• **The data**
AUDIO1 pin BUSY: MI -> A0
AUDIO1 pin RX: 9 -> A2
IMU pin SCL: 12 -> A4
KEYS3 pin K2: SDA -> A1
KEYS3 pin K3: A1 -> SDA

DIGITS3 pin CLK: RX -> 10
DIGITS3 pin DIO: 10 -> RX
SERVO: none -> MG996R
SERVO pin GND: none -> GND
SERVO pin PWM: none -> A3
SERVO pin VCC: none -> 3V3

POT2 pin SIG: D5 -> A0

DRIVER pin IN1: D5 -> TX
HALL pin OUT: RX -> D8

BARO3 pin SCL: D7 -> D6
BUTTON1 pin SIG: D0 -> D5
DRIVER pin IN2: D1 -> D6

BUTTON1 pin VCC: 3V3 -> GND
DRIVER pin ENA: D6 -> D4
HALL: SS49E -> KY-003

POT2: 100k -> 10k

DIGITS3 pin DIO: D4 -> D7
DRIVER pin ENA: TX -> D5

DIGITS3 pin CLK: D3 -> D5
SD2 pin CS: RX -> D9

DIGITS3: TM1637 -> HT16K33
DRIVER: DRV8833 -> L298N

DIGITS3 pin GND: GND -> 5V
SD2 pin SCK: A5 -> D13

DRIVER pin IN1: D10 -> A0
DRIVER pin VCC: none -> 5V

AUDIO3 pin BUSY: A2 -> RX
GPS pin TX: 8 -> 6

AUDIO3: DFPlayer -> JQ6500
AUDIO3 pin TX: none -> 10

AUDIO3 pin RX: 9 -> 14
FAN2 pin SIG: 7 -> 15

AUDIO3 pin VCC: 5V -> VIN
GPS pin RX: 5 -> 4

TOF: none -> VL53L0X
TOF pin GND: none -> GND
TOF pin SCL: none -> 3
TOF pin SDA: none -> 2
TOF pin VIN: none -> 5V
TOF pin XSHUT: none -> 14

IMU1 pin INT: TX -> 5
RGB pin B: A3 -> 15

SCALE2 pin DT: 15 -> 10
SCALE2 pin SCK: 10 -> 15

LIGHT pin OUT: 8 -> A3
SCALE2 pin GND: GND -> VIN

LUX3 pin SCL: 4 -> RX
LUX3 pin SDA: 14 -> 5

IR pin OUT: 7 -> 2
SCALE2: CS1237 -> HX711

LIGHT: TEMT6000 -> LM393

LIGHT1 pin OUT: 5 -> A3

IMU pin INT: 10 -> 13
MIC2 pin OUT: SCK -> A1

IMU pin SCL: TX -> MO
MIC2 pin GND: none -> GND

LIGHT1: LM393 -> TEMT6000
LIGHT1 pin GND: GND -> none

• **Directions for this task**
Find the lines of the material that hold the word "BUSY" and report their count alone.

• **Solution to this problem**
2